## What is required
The answer should consist of every line in the material below that has the word "soap".
----- Supplied material
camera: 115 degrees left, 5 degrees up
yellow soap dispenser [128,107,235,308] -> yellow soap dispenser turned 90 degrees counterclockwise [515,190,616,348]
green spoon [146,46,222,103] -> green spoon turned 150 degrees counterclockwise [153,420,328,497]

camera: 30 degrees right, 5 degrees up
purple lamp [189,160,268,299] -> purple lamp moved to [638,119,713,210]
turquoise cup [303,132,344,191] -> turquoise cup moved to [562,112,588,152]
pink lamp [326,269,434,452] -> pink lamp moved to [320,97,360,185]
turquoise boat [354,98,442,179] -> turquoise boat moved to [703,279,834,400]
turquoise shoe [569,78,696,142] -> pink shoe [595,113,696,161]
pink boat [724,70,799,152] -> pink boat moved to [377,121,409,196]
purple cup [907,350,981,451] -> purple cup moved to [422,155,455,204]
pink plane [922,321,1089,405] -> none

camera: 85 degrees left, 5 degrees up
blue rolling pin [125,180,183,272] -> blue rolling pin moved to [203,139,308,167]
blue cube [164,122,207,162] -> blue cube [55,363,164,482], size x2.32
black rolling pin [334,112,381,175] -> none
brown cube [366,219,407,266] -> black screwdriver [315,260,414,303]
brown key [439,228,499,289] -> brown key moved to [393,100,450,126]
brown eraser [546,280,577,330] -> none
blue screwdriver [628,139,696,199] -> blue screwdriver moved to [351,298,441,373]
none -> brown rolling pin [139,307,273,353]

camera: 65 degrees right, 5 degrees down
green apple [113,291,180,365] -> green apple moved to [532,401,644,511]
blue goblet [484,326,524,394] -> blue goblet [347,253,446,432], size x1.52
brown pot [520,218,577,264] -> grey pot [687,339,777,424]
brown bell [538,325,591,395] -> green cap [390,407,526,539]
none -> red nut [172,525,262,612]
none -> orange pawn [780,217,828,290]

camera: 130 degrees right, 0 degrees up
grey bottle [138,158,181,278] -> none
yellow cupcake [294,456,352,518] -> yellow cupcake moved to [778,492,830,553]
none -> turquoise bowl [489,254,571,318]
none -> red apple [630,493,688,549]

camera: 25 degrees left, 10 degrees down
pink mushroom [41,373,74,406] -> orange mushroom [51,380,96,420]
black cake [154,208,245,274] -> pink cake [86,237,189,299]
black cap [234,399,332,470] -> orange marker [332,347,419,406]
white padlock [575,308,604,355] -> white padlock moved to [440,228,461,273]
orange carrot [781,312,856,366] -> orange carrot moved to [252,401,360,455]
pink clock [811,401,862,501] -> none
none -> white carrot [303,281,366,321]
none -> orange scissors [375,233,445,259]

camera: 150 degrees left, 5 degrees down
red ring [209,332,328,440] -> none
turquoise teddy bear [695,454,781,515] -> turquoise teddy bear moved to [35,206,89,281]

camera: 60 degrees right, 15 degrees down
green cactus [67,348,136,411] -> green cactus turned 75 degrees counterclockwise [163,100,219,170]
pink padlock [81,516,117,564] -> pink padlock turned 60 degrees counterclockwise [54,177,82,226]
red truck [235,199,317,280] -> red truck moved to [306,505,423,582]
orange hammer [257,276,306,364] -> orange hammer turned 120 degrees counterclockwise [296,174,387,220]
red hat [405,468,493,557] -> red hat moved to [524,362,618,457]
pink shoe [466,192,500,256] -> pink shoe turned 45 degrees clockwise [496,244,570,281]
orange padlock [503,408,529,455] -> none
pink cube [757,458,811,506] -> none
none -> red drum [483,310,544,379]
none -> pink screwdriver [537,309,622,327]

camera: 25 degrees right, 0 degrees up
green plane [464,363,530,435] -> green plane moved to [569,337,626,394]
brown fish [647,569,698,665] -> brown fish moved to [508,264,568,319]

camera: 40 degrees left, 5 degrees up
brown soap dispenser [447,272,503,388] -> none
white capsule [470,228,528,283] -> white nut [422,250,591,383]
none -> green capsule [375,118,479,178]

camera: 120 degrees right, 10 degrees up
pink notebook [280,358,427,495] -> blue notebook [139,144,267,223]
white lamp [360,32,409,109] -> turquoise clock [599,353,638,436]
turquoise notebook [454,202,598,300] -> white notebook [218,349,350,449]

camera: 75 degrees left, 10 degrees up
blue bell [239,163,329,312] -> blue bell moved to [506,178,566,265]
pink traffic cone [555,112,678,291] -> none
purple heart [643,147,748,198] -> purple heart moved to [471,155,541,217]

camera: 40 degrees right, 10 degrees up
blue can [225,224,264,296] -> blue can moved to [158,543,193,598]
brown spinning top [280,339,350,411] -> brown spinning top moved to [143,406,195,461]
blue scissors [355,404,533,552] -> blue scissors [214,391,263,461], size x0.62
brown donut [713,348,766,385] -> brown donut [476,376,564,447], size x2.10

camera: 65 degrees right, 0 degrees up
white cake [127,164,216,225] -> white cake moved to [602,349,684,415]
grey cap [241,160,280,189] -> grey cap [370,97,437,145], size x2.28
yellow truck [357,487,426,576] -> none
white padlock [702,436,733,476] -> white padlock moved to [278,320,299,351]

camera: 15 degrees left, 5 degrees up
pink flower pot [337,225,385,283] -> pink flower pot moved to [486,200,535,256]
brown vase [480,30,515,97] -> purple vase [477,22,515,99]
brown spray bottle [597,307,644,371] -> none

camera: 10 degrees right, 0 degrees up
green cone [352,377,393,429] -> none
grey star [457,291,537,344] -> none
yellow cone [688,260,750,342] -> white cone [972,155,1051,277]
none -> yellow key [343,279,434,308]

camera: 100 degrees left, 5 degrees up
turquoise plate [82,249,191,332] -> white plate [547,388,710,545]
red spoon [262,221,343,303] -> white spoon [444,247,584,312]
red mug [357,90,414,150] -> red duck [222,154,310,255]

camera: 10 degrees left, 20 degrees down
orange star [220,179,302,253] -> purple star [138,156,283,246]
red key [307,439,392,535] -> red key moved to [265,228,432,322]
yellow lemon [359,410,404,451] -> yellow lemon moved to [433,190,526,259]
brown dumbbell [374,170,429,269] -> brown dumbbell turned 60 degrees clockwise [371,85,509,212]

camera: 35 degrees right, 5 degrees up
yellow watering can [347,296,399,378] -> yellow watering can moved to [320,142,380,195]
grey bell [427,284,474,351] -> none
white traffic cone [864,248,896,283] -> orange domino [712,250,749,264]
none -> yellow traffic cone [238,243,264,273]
----------
## Output of the exercise
yellow soap dispenser [128,107,235,308] -> yellow soap dispenser turned 90 degrees counterclockwise [515,190,616,348]
brown soap dispenser [447,272,503,388] -> none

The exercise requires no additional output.